What is required: Every line below that holds the string "camera" should be copied.

Provided data:
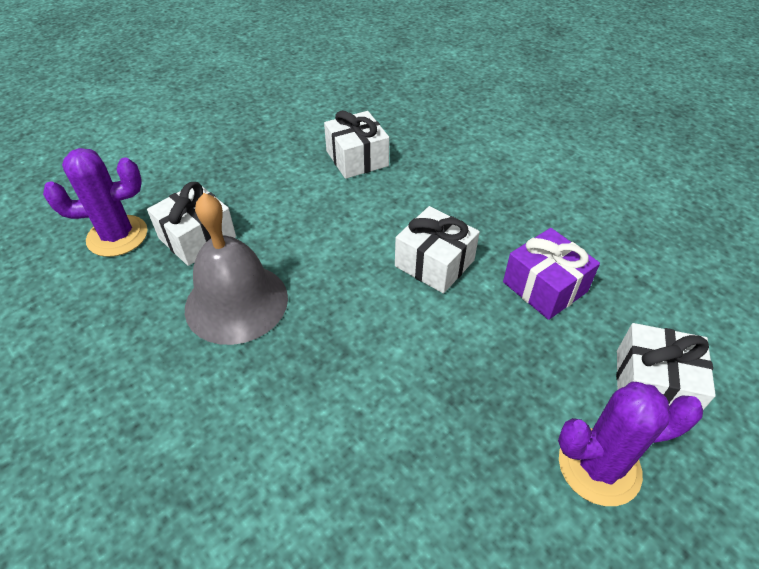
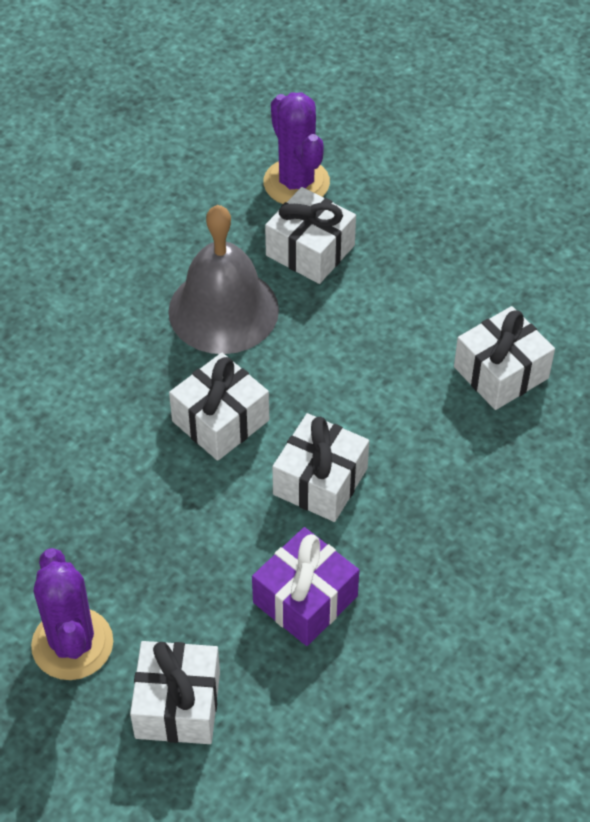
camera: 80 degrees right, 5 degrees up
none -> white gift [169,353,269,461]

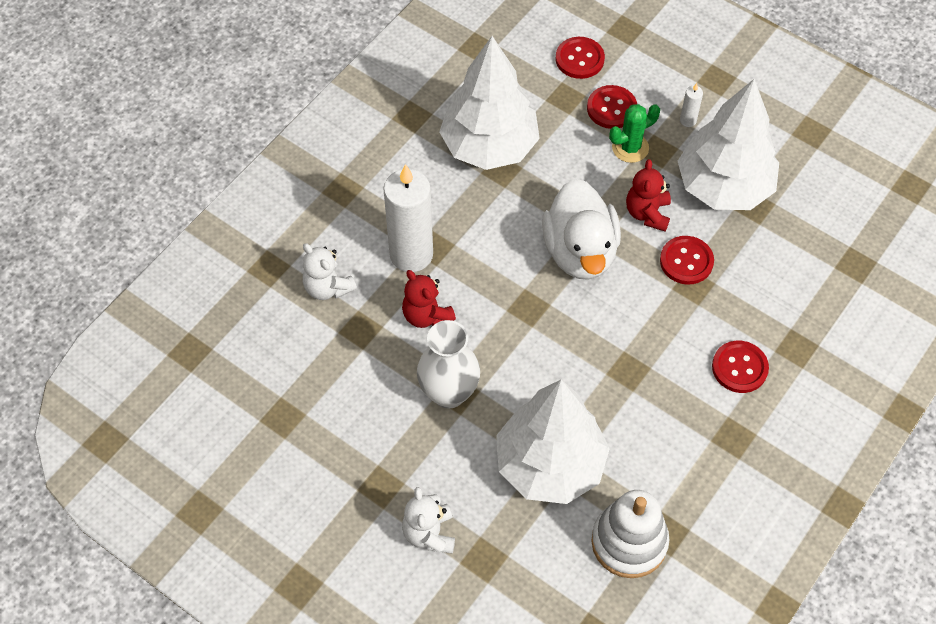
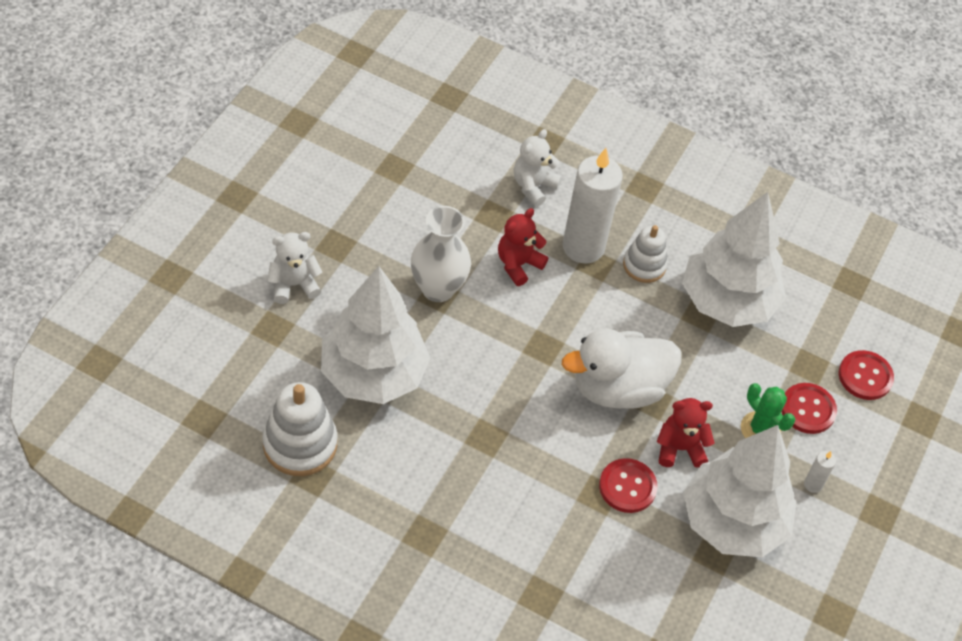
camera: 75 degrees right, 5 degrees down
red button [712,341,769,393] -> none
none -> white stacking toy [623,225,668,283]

Solution to the problem:
camera: 80 degrees right, 5 degrees up
camera: 75 degrees right, 5 degrees down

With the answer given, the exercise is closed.